● **Instructions to follow**: Retype the data exactly, skipping any picture in it.
:: Stored data ::
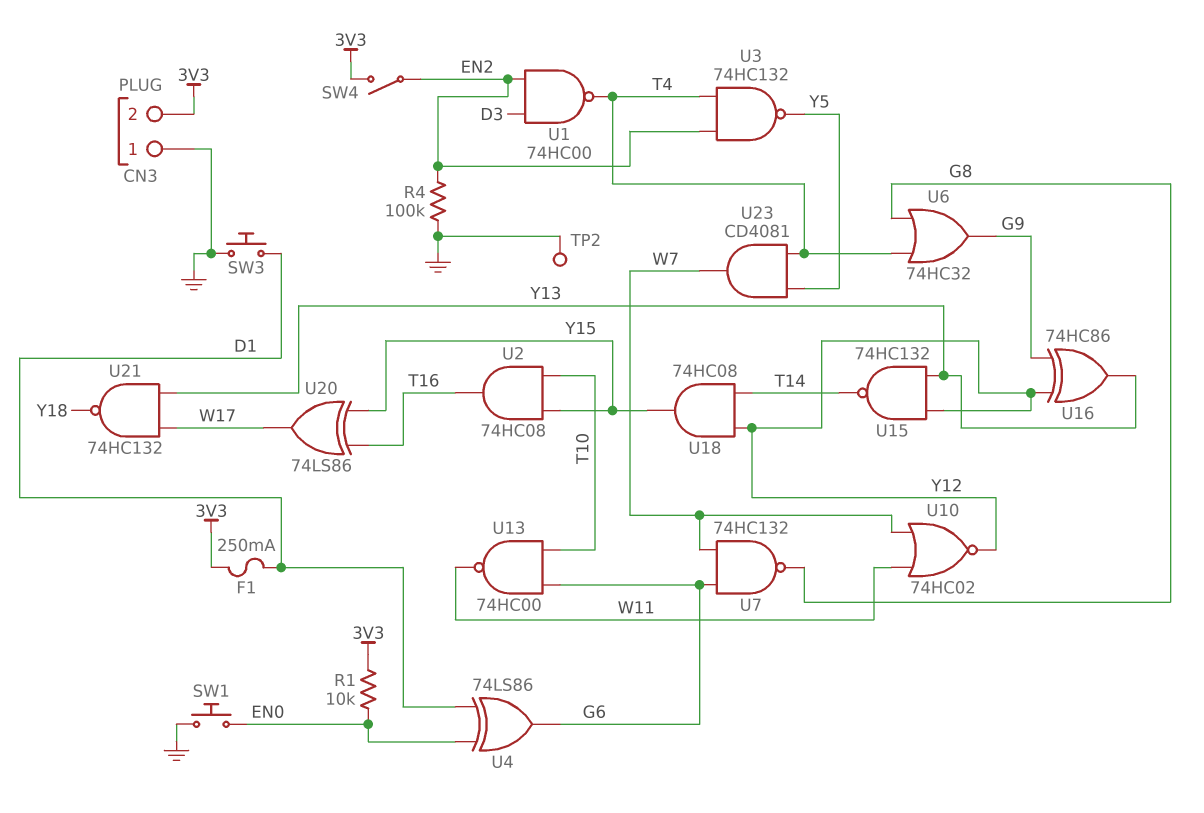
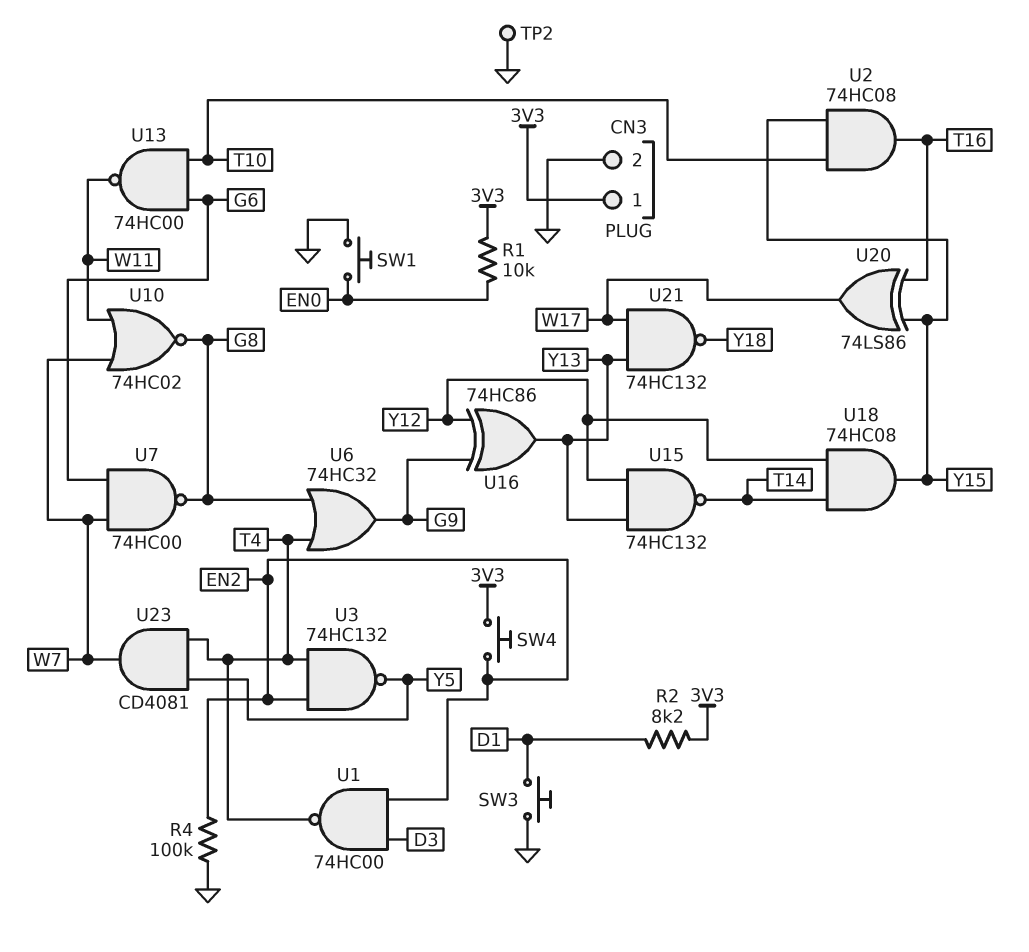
CN3 pin 1: GND -> 3V3
CN3 pin 2: 3V3 -> GND
F1: 250mA (3V3, D1) -> none
R2: none -> 8.2k (3V3, D1)
SW4: switch (3V3, EN2) -> button (3V3, EN2)
U4: XOR 74LS86 (in D1, in EN0, out G6) -> none
U7: NAND 74HC132 (in G6, in W7, out G8) -> NAND 74HC00 (in G6, in W7, out G8)
U10: NOR 74HC02 (in W7, in W11, out Y12) -> NOR 74HC02 (in W7, in W11, out G8)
:::
● **Exercise response**:
CN3 pin 1: GND -> 3V3
CN3 pin 2: 3V3 -> GND
F1: 250mA (3V3, D1) -> none
R2: none -> 8.2k (3V3, D1)
SW4: switch (3V3, EN2) -> button (3V3, EN2)
U4: XOR 74LS86 (in D1, in EN0, out G6) -> none
U7: NAND 74HC132 (in G6, in W7, out G8) -> NAND 74HC00 (in G6, in W7, out G8)
U10: NOR 74HC02 (in W7, in W11, out Y12) -> NOR 74HC02 (in W7, in W11, out G8)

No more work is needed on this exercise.